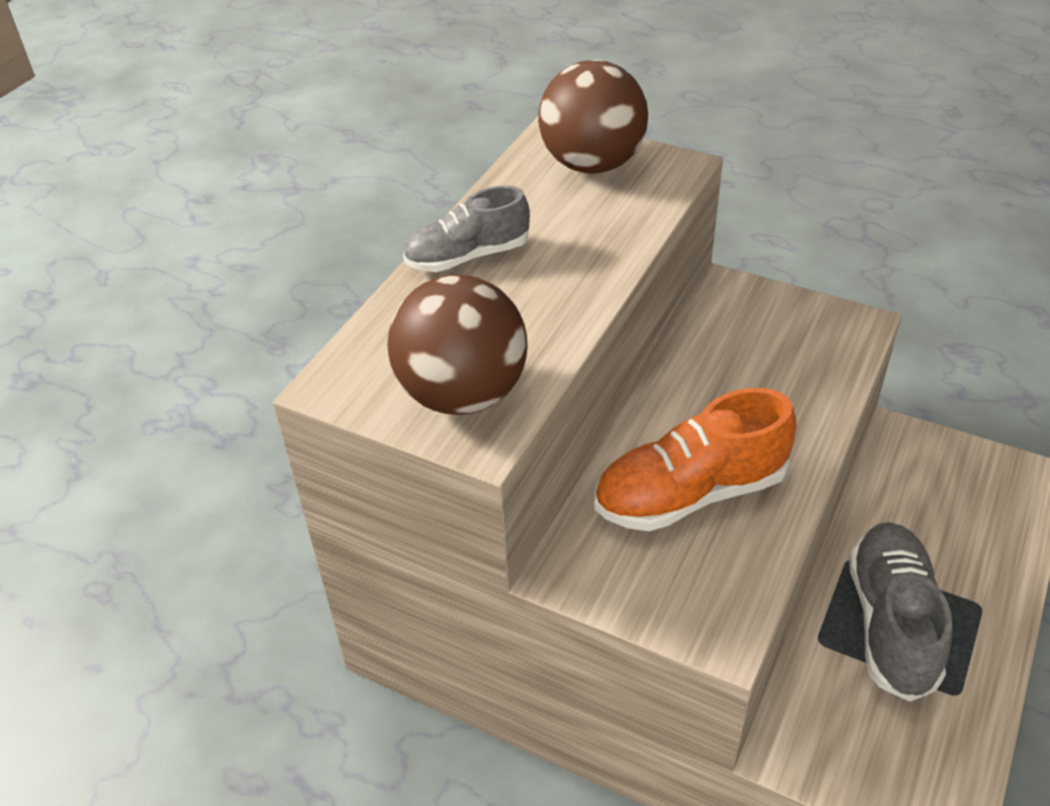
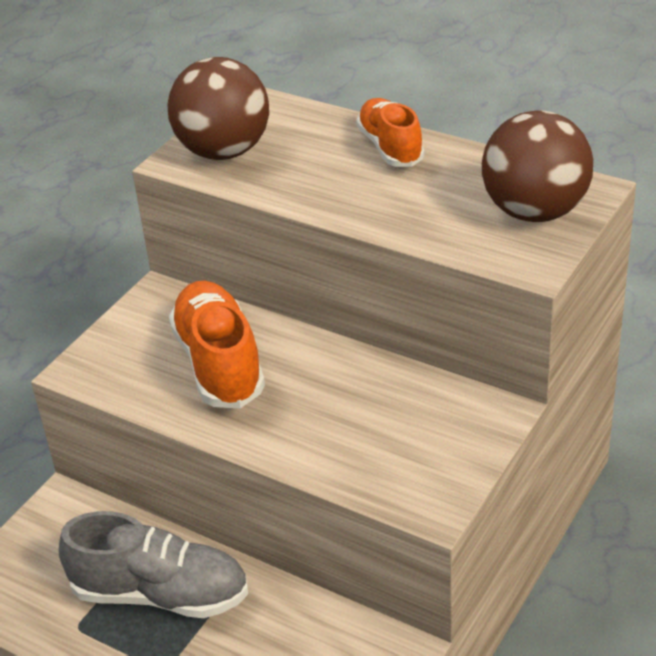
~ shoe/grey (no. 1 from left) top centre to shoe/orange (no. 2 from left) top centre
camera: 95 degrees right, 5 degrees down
────────────────────────────────────────
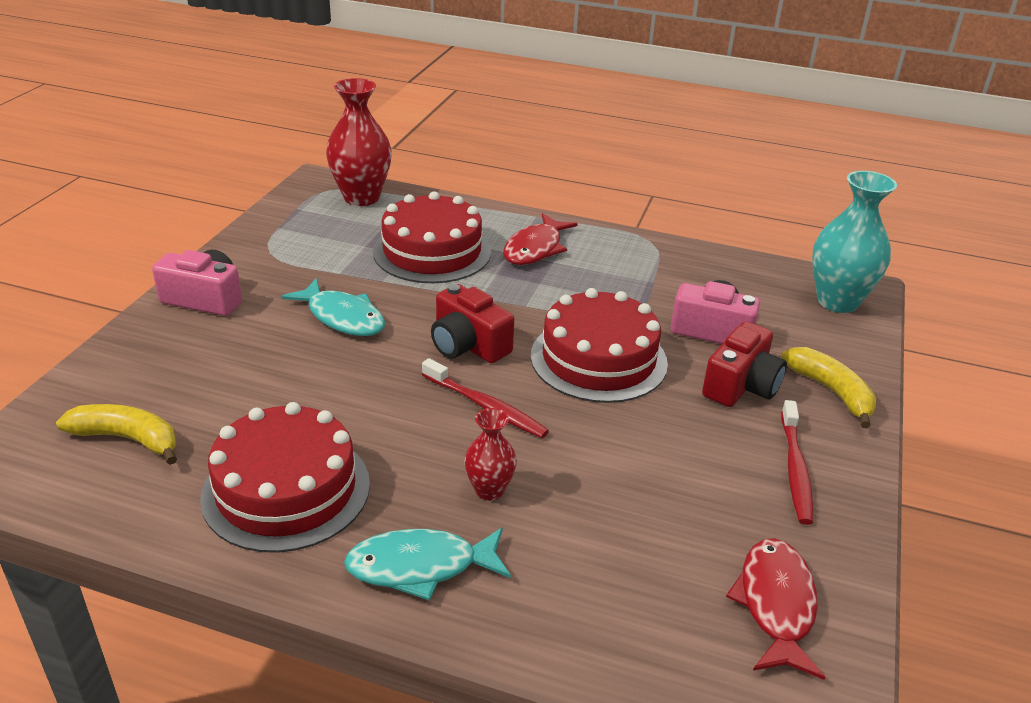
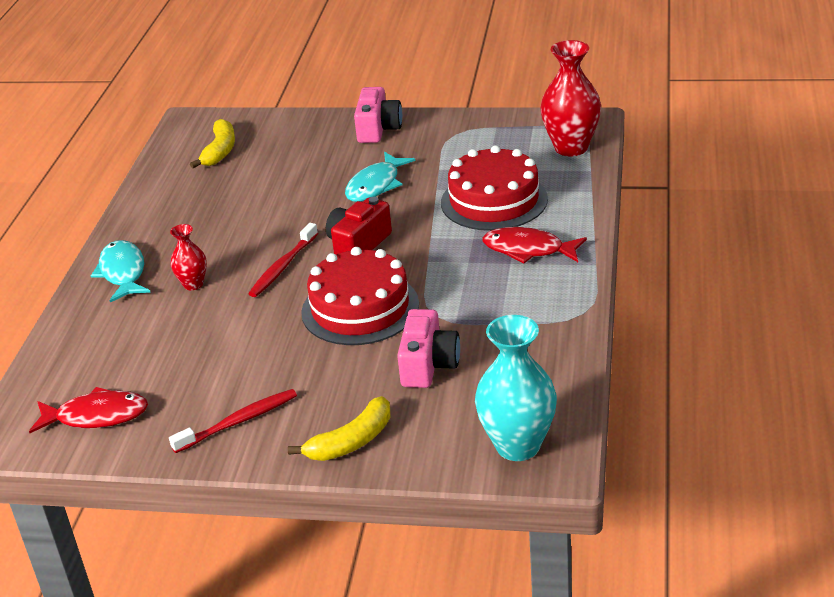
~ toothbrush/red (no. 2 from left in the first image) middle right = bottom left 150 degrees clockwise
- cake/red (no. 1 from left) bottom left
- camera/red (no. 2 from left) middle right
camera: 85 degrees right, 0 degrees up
────────────────────────────────────────
Of the entries above, transcribe exactly those lines that fall between the line containing "- cake/red (no. 1 from left) bottom left" and the line containing "camera: 85 degrees right, 0 degrees up", together with those two lines.

RESULT OF THIS EXERCISE
- cake/red (no. 1 from left) bottom left
- camera/red (no. 2 from left) middle right
camera: 85 degrees right, 0 degrees up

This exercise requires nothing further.